*Assigned task*. After locating the line that contains "C5: 22nF (G12, SIG) -> none" in the records below, write out exactly that line and each line after it through the one that contains "U17: NAND 74HC132", and nothing else.

*The data*.
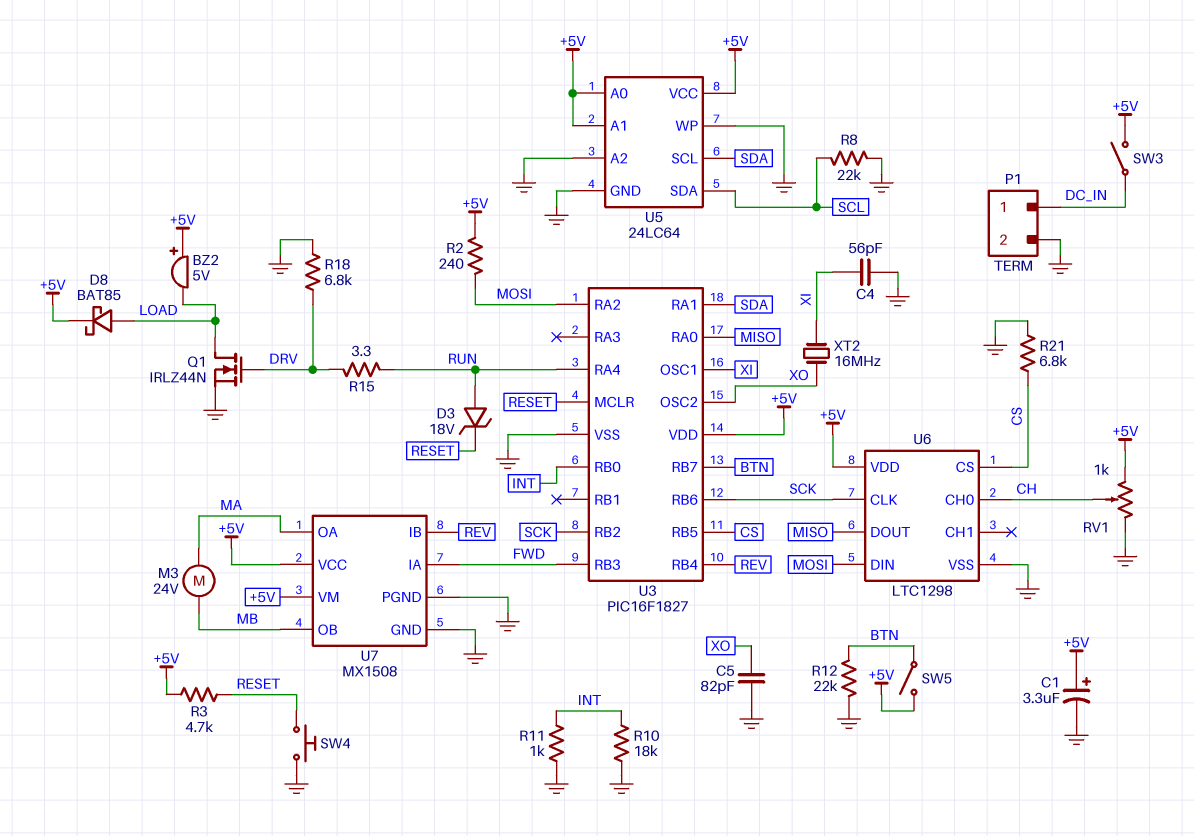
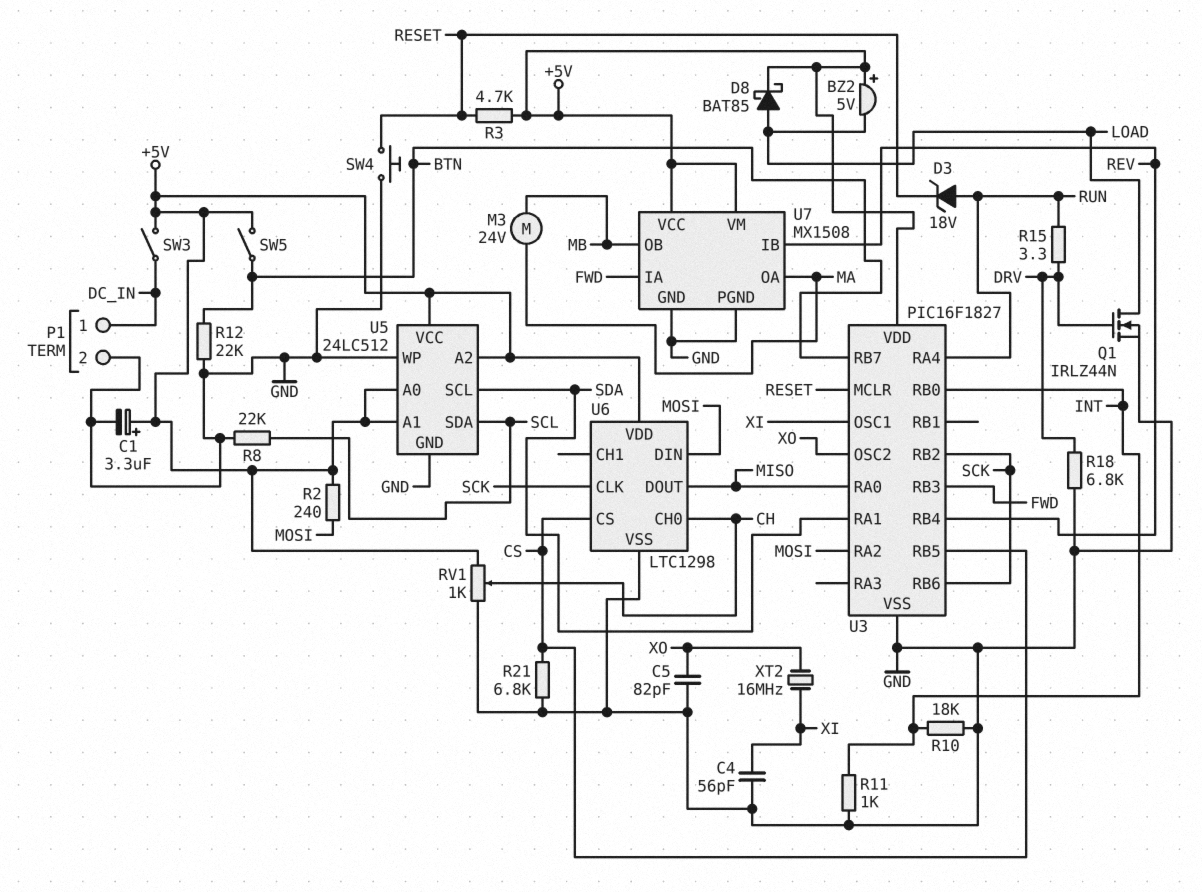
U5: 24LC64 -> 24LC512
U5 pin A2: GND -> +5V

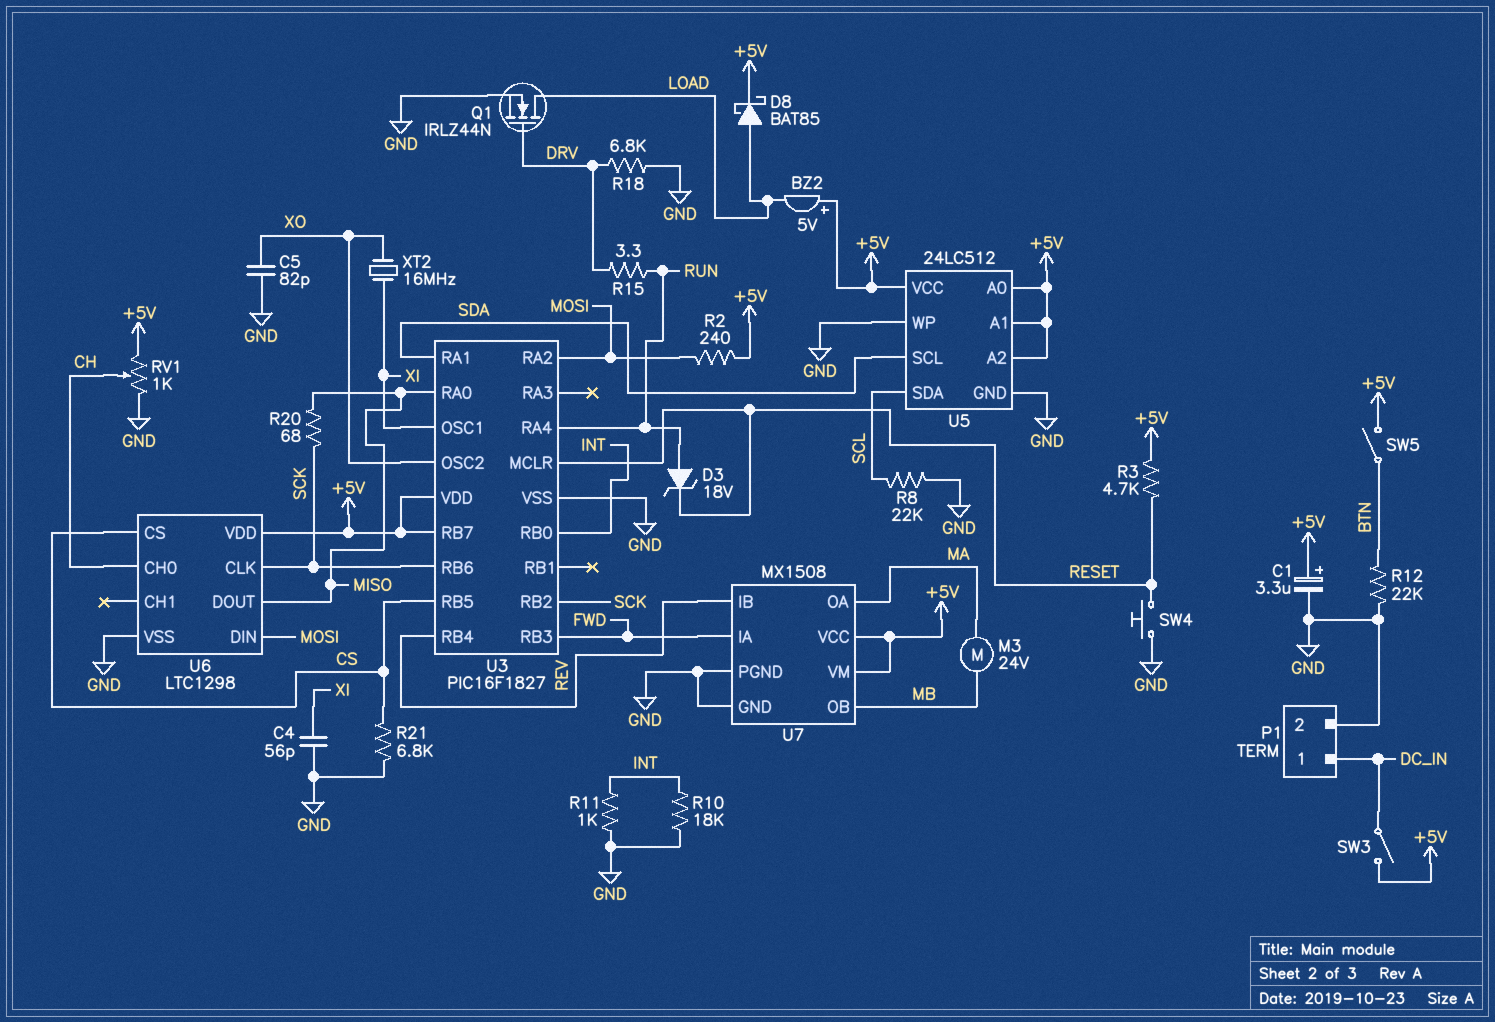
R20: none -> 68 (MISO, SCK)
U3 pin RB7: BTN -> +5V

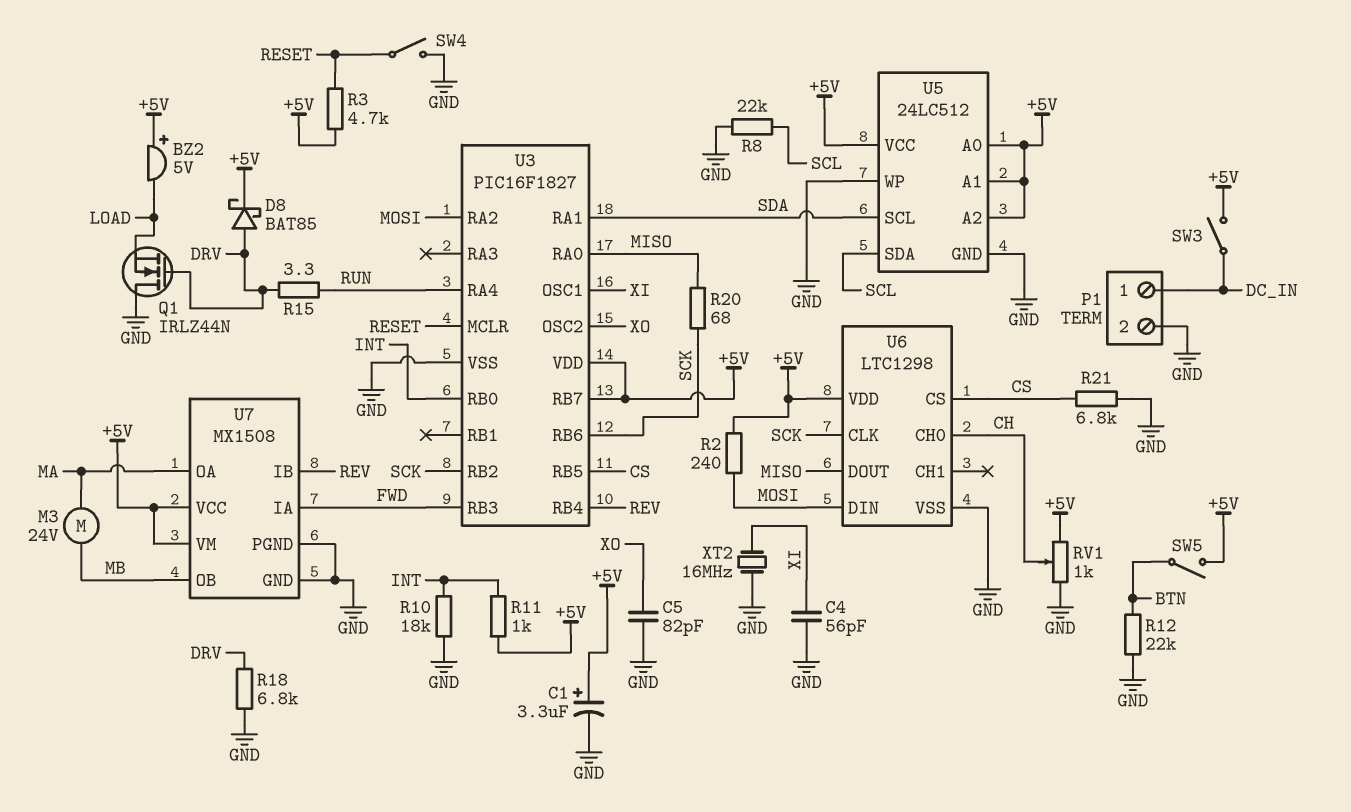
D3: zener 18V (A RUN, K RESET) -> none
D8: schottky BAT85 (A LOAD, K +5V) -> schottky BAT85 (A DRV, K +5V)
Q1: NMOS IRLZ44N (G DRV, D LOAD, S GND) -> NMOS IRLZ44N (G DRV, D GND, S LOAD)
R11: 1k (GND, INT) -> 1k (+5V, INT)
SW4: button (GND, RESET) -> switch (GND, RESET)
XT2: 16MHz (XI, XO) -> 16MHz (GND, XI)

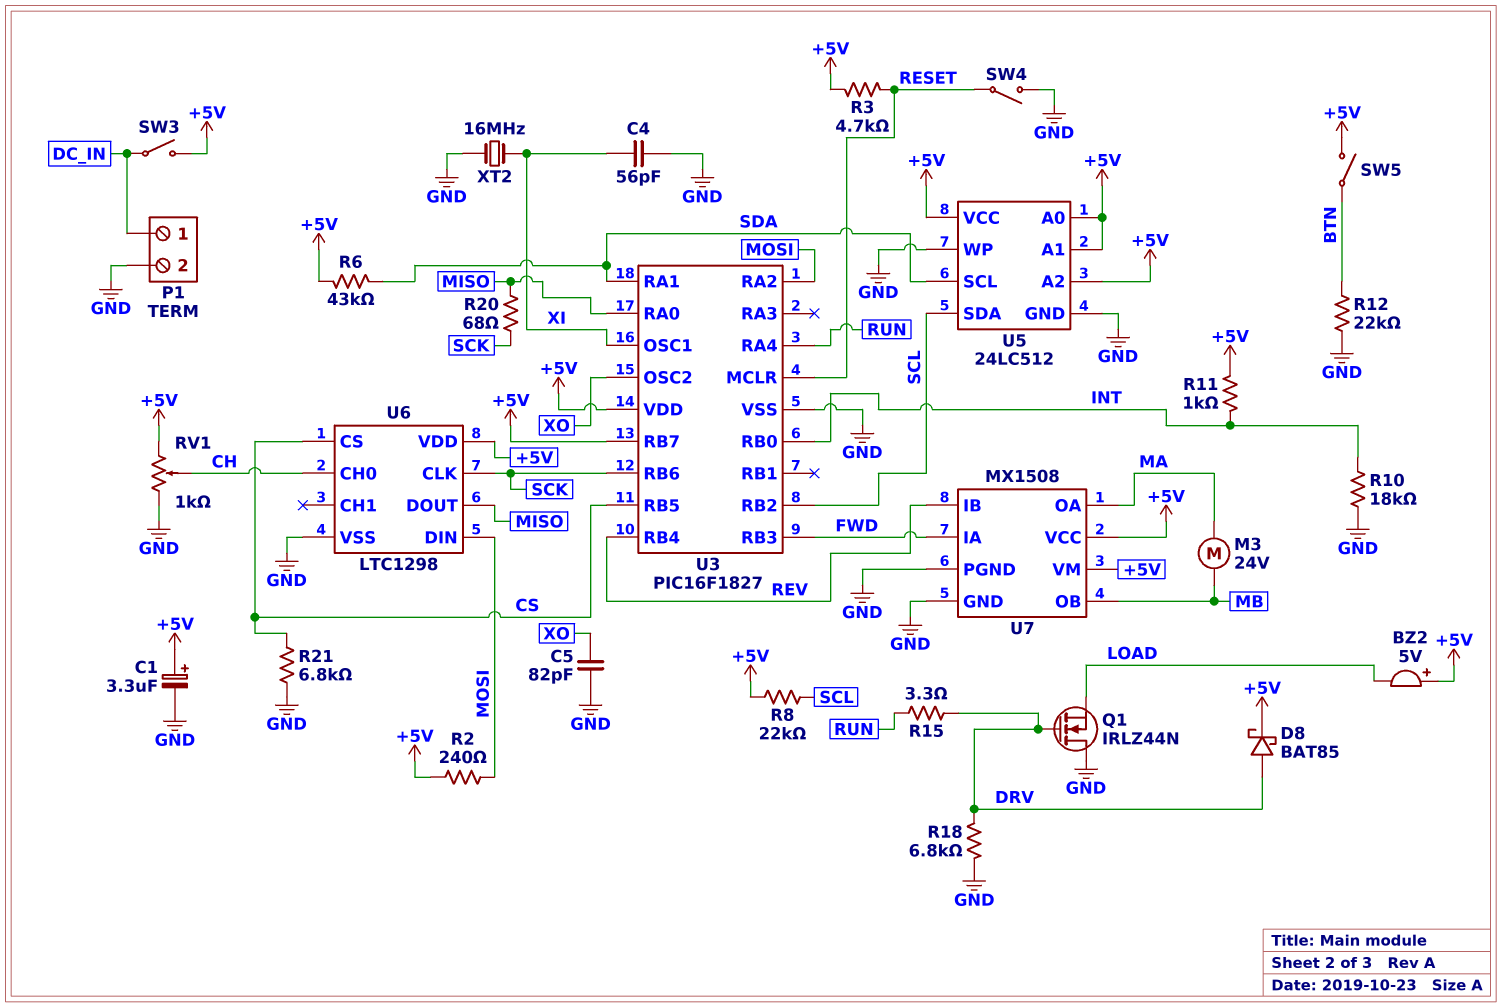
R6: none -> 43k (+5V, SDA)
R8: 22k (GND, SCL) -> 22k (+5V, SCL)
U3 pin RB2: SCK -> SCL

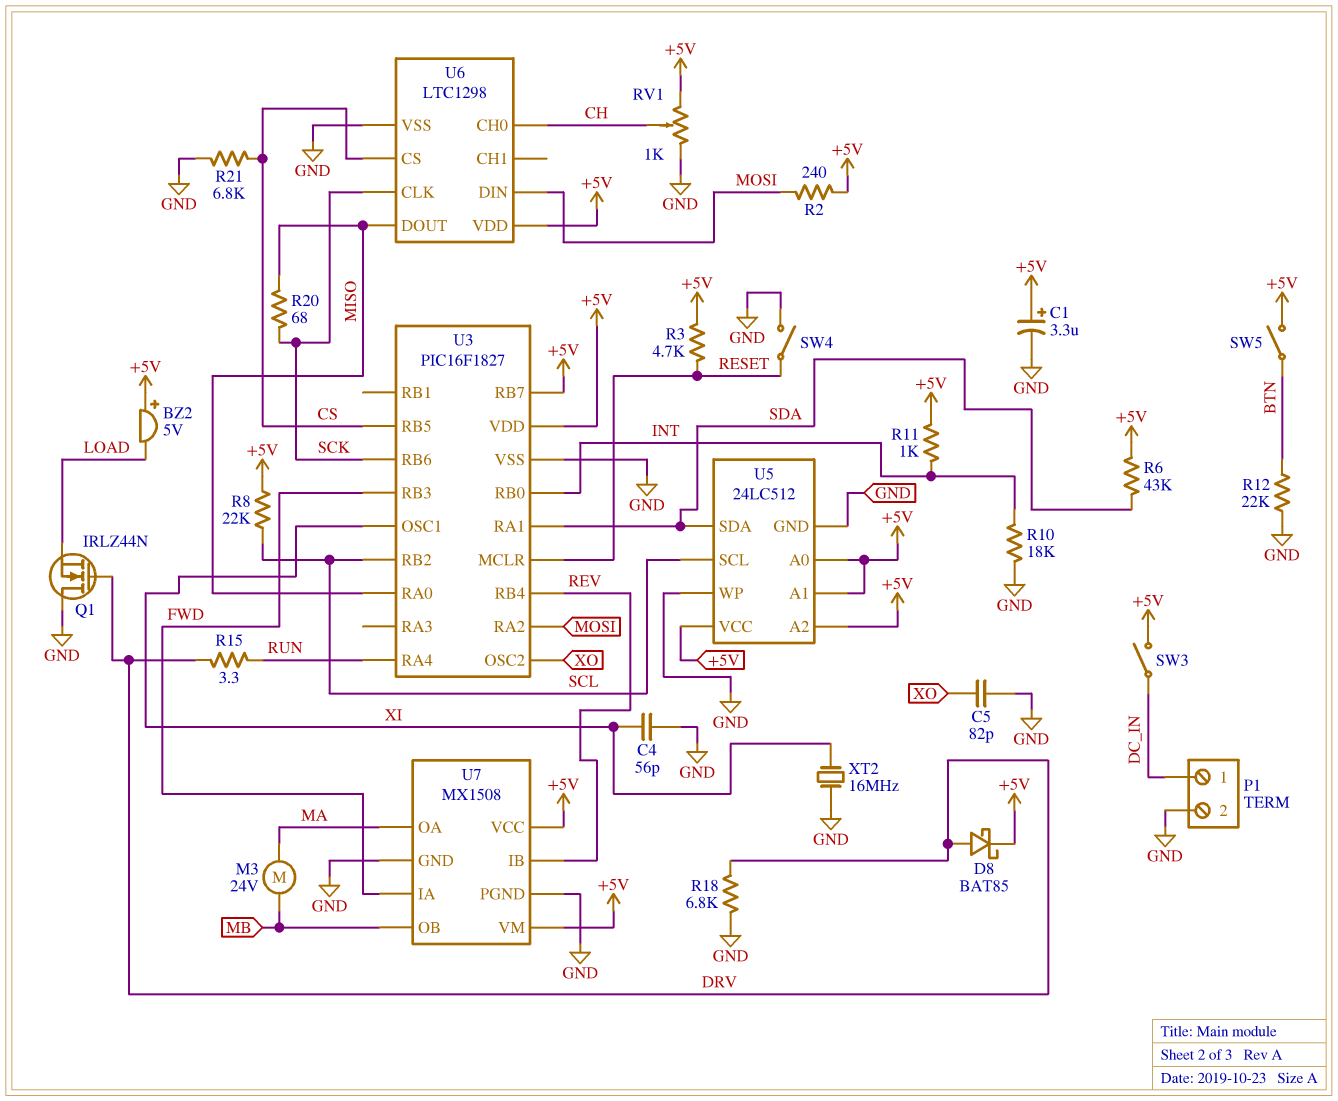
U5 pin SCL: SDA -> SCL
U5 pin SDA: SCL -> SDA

* * *

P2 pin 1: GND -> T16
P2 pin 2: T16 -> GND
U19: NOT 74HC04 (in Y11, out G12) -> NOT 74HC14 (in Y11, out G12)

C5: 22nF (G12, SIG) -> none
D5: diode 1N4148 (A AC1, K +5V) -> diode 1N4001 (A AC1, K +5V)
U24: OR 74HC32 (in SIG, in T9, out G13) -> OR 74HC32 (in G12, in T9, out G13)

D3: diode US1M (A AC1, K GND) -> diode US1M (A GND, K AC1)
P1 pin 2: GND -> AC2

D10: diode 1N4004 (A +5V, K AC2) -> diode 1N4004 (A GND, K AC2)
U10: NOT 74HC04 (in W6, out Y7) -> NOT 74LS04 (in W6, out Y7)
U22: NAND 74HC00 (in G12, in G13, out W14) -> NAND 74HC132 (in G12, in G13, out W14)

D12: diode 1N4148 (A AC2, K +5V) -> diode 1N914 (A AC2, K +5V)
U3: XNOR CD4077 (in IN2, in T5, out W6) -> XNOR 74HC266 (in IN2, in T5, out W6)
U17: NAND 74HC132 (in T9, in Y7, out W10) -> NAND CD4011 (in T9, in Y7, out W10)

*Problem solution*.
C5: 22nF (G12, SIG) -> none
D5: diode 1N4148 (A AC1, K +5V) -> diode 1N4001 (A AC1, K +5V)
U24: OR 74HC32 (in SIG, in T9, out G13) -> OR 74HC32 (in G12, in T9, out G13)

D3: diode US1M (A AC1, K GND) -> diode US1M (A GND, K AC1)
P1 pin 2: GND -> AC2

D10: diode 1N4004 (A +5V, K AC2) -> diode 1N4004 (A GND, K AC2)
U10: NOT 74HC04 (in W6, out Y7) -> NOT 74LS04 (in W6, out Y7)
U22: NAND 74HC00 (in G12, in G13, out W14) -> NAND 74HC132 (in G12, in G13, out W14)

D12: diode 1N4148 (A AC2, K +5V) -> diode 1N914 (A AC2, K +5V)
U3: XNOR CD4077 (in IN2, in T5, out W6) -> XNOR 74HC266 (in IN2, in T5, out W6)
U17: NAND 74HC132 (in T9, in Y7, out W10) -> NAND CD4011 (in T9, in Y7, out W10)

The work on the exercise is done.